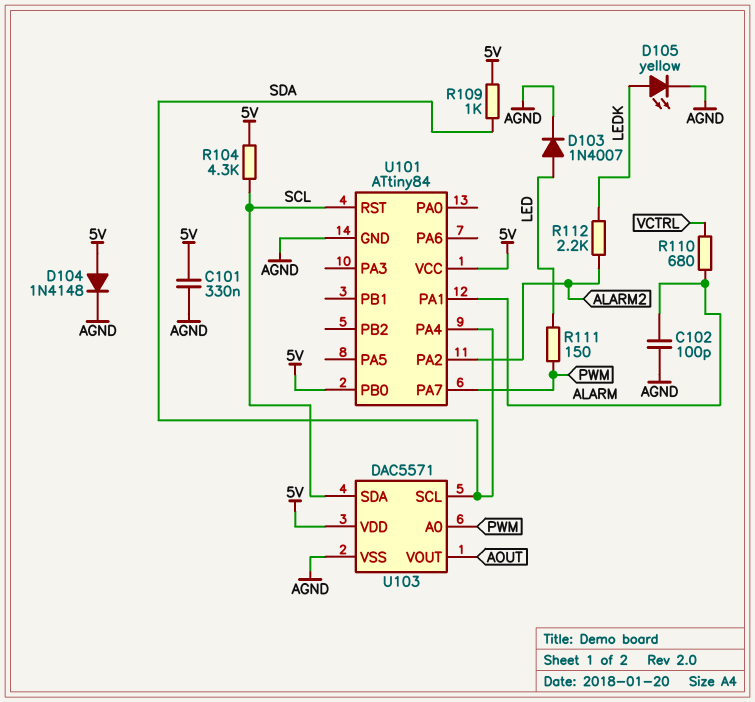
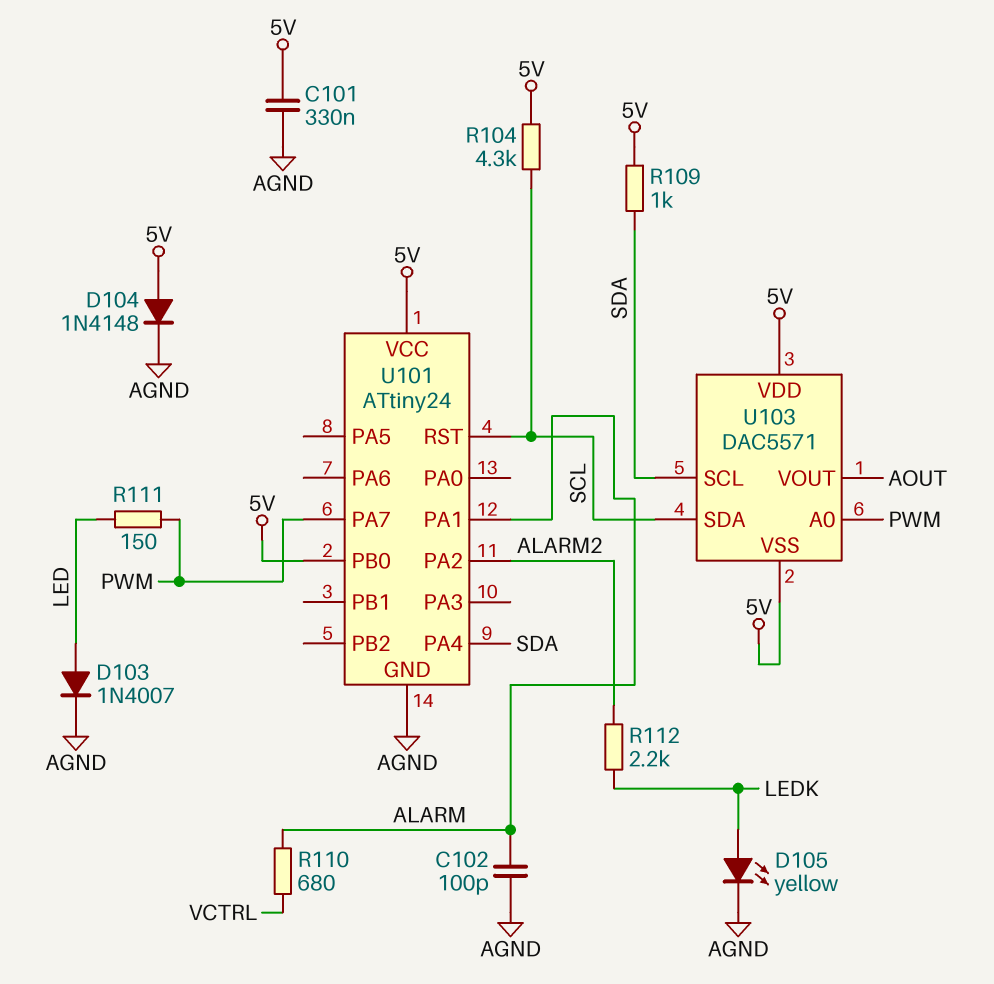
U101: ATtiny84 -> ATtiny24
U103 pin VSS: AGND -> 5V

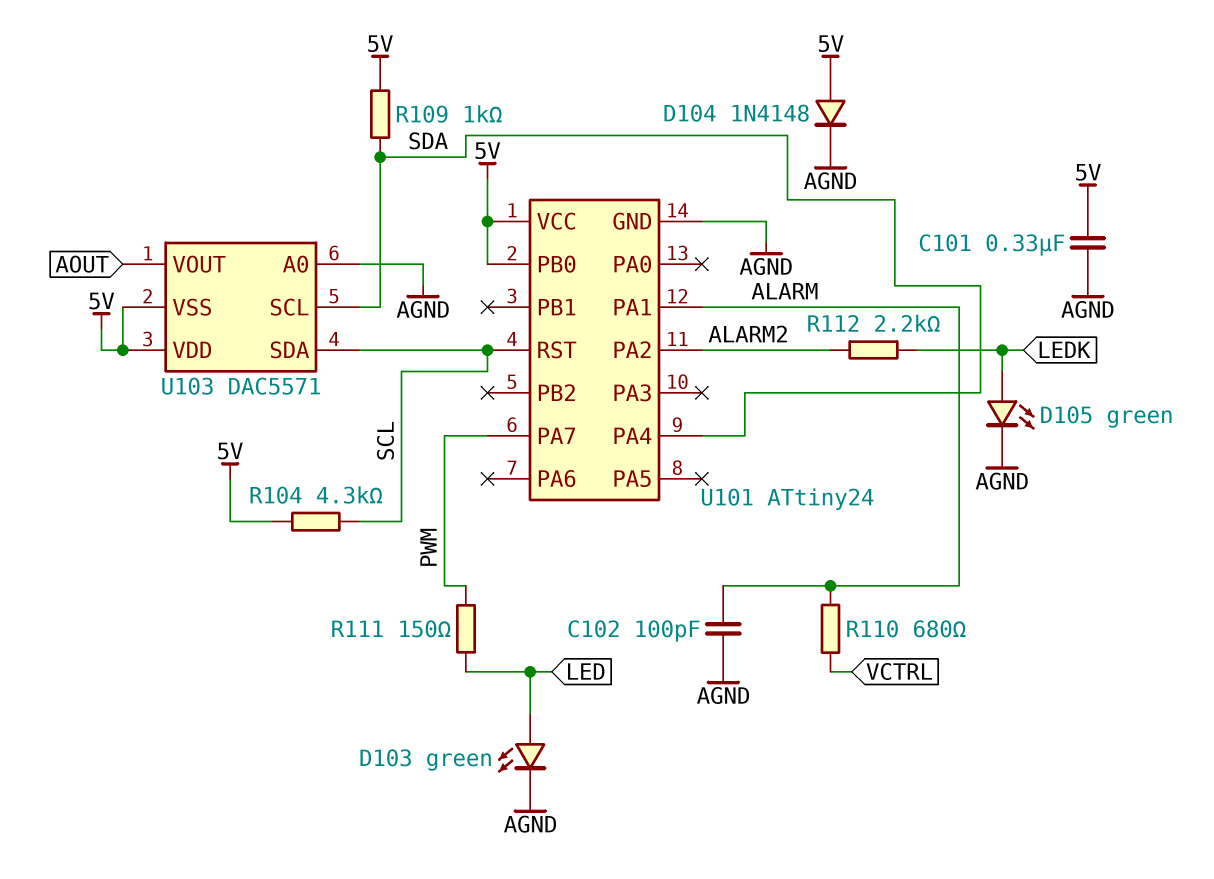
D103: diode 1N4007 (A LED, K AGND) -> LED green (A LED, K AGND)
D105: LED yellow (A LEDK, K AGND) -> LED green (A LEDK, K AGND)
U103 pin A0: PWM -> AGND

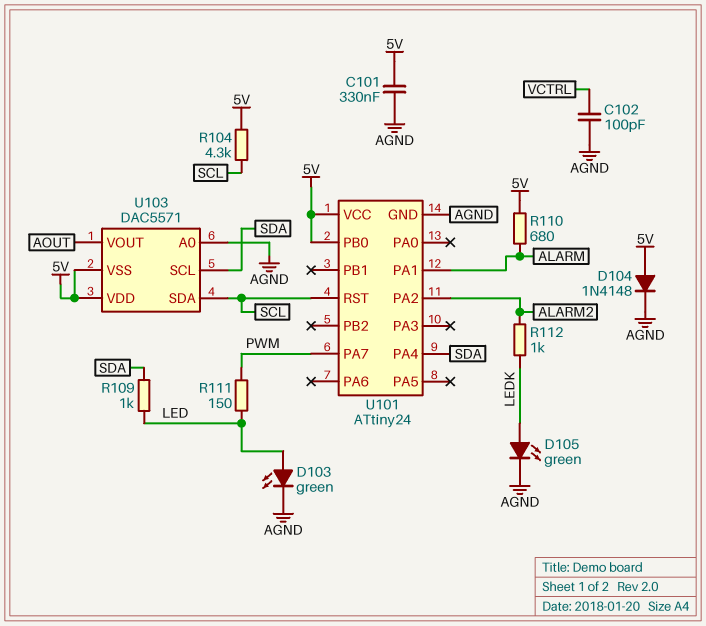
C102: 100pF (AGND, ALARM) -> 100pF (AGND, VCTRL)
R109: 1k (5V, SDA) -> 1k (LED, SDA)
R110: 680 (ALARM, VCTRL) -> 680 (5V, ALARM)
R112: 2.2k (ALARM2, LEDK) -> 1k (ALARM2, LEDK)

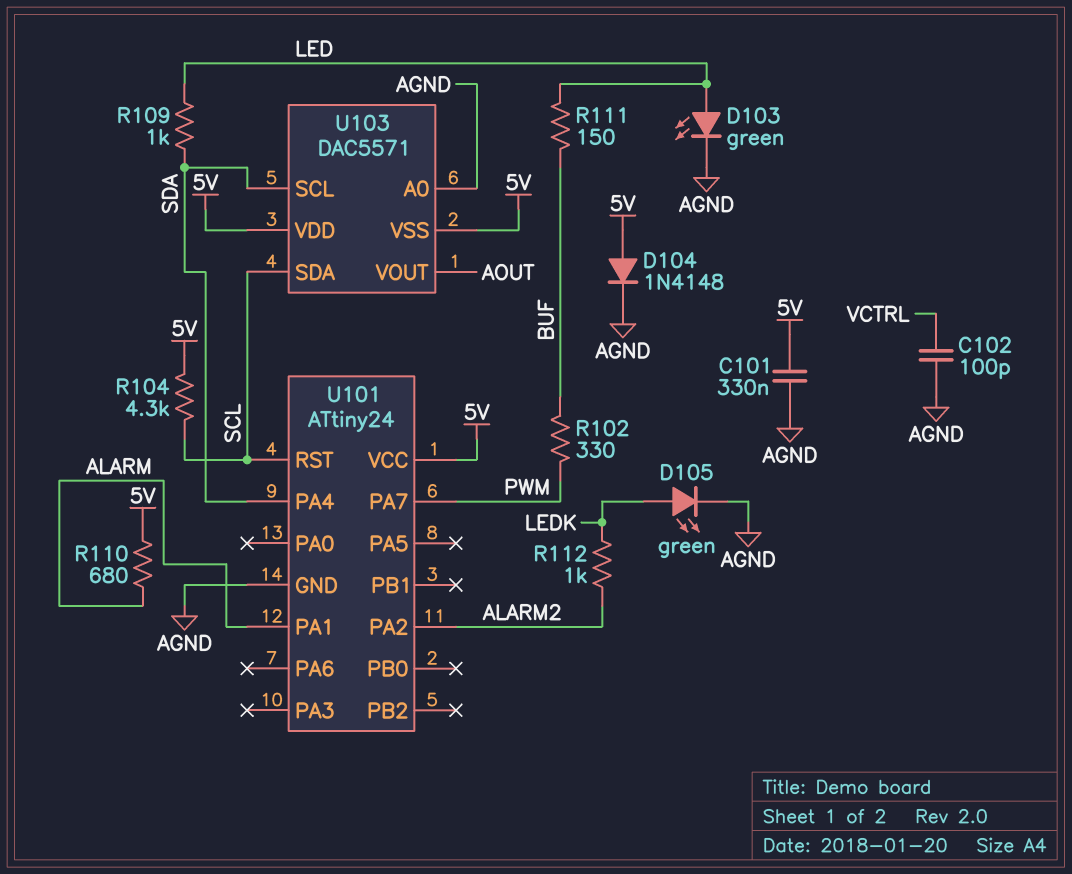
R102: none -> 330 (BUF, PWM)
R111: 150 (LED, PWM) -> 150 (BUF, LED)
U101 pin PB0: 5V -> none

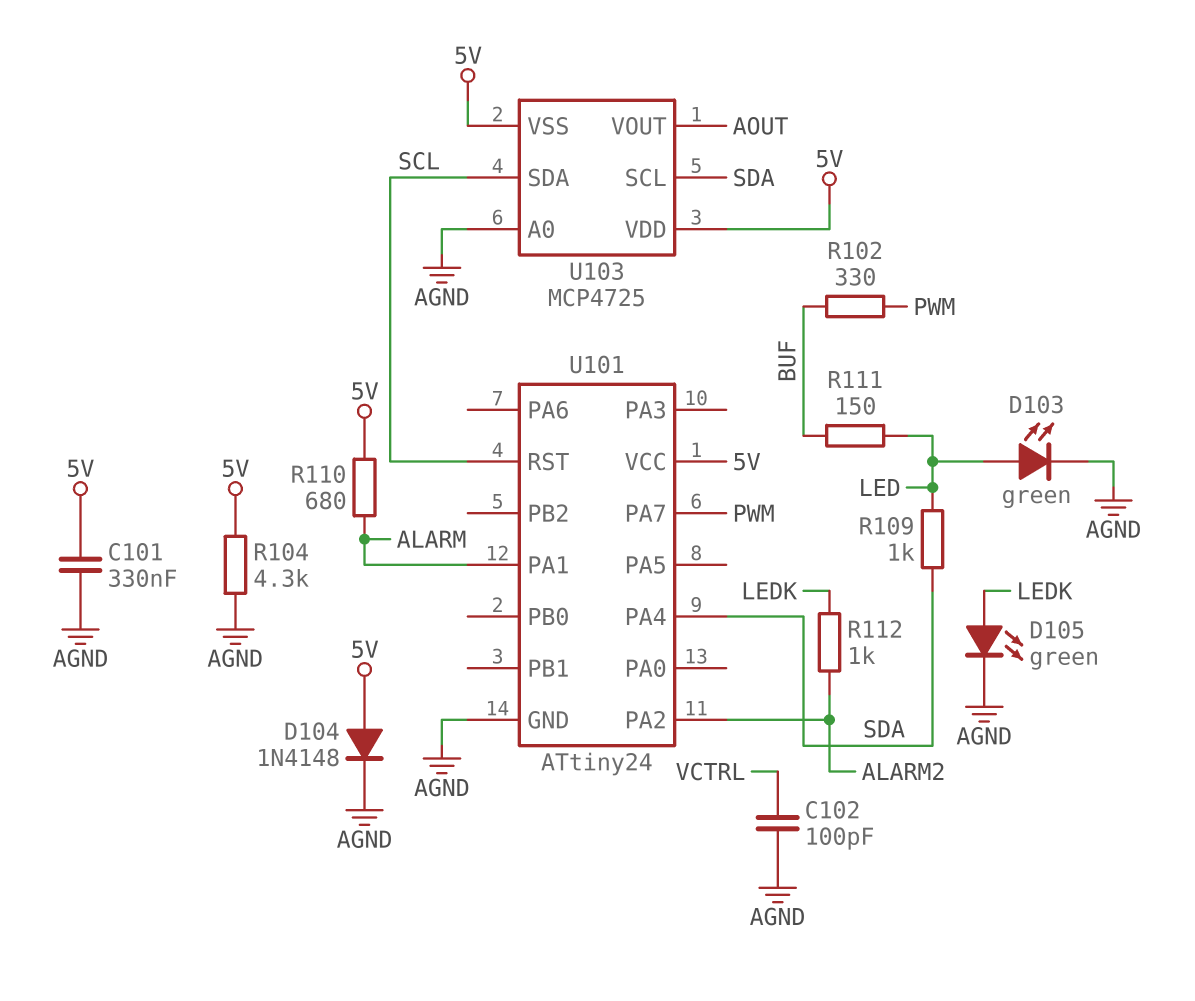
R104: 4.3k (5V, SCL) -> 4.3k (5V, AGND)
U103: DAC5571 -> MCP4725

•••

Each of the records above needs to be transcribed exactly, apart from its pictures.

U101: ATtiny84 -> ATtiny24
U103 pin VSS: AGND -> 5V

D103: diode 1N4007 (A LED, K AGND) -> LED green (A LED, K AGND)
D105: LED yellow (A LEDK, K AGND) -> LED green (A LEDK, K AGND)
U103 pin A0: PWM -> AGND

C102: 100pF (AGND, ALARM) -> 100pF (AGND, VCTRL)
R109: 1k (5V, SDA) -> 1k (LED, SDA)
R110: 680 (ALARM, VCTRL) -> 680 (5V, ALARM)
R112: 2.2k (ALARM2, LEDK) -> 1k (ALARM2, LEDK)

R102: none -> 330 (BUF, PWM)
R111: 150 (LED, PWM) -> 150 (BUF, LED)
U101 pin PB0: 5V -> none

R104: 4.3k (5V, SCL) -> 4.3k (5V, AGND)
U103: DAC5571 -> MCP4725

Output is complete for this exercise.